■ Task details
Make an exact copy of the entries, and keep any pictures out of it.

Image sets with object changes:

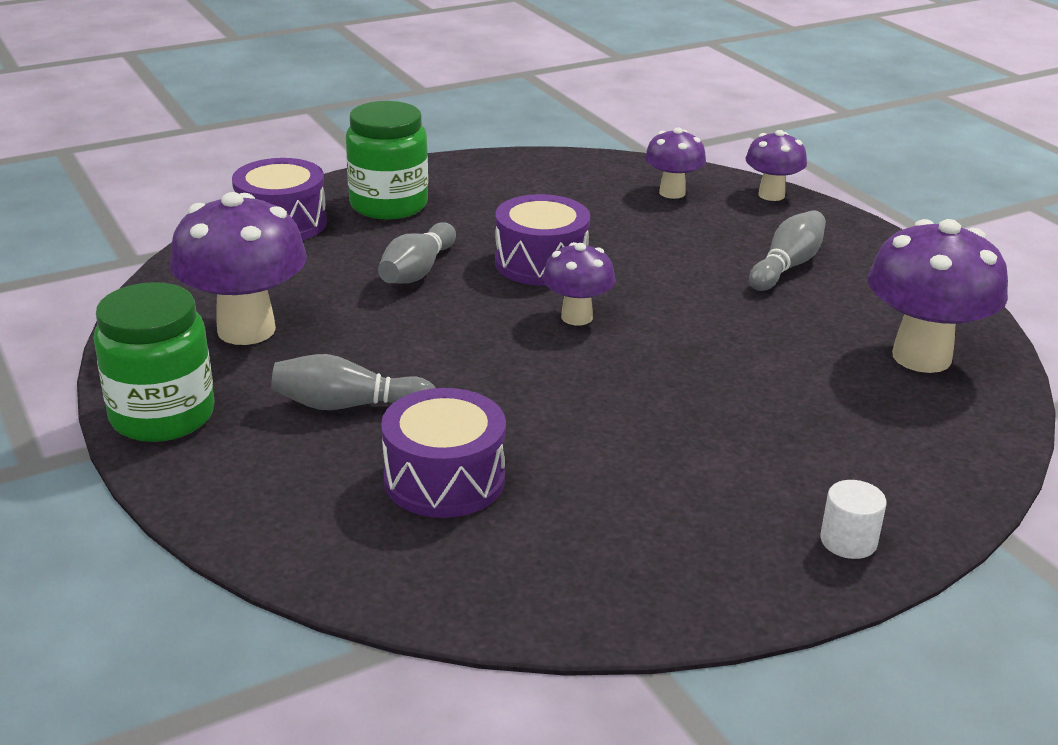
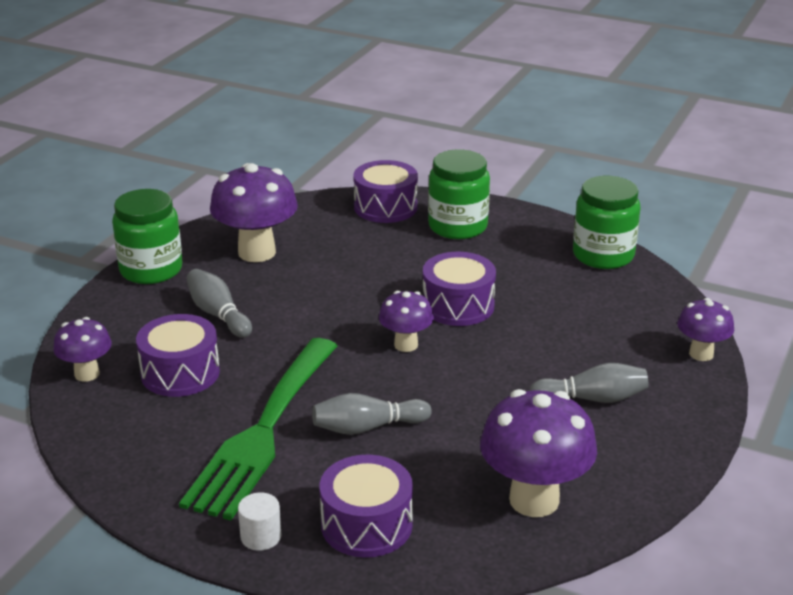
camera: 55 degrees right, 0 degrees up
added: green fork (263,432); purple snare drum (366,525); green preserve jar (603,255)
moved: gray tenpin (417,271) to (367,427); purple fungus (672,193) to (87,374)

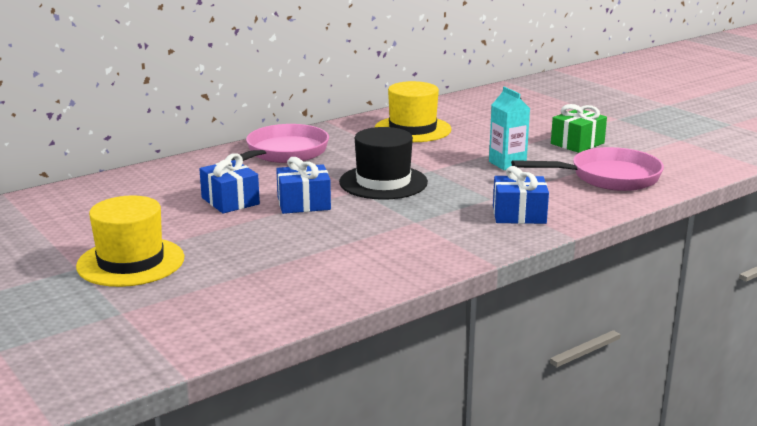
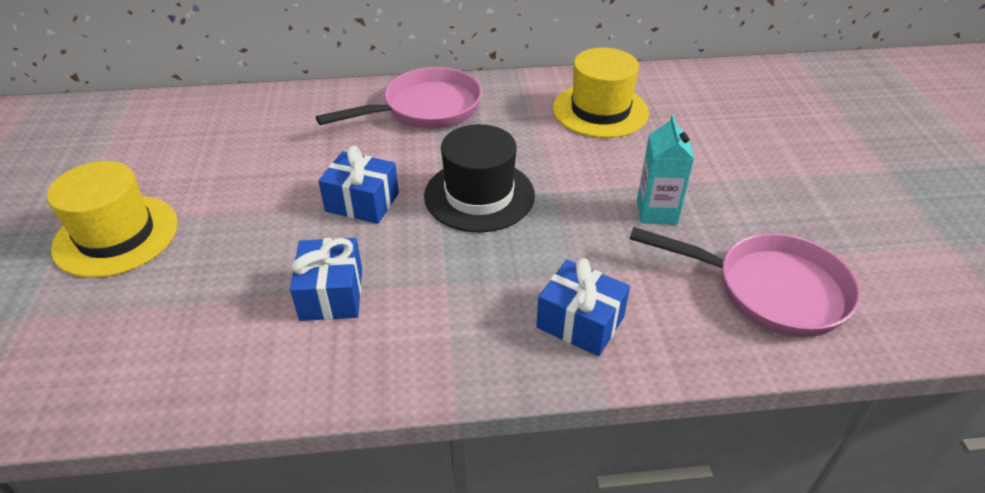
camera: 30 degrees right, 20 degrees up
removed: green wrapped gift (577,143)
moved: cobalt wrapped gift (230,201) to (332,294)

■ Written solution
camera: 55 degrees right, 0 degrees up
added: green fork (263,432); purple snare drum (366,525); green preserve jar (603,255)
moved: gray tenpin (417,271) to (367,427); purple fungus (672,193) to (87,374)

camera: 30 degrees right, 20 degrees up
removed: green wrapped gift (577,143)
moved: cobalt wrapped gift (230,201) to (332,294)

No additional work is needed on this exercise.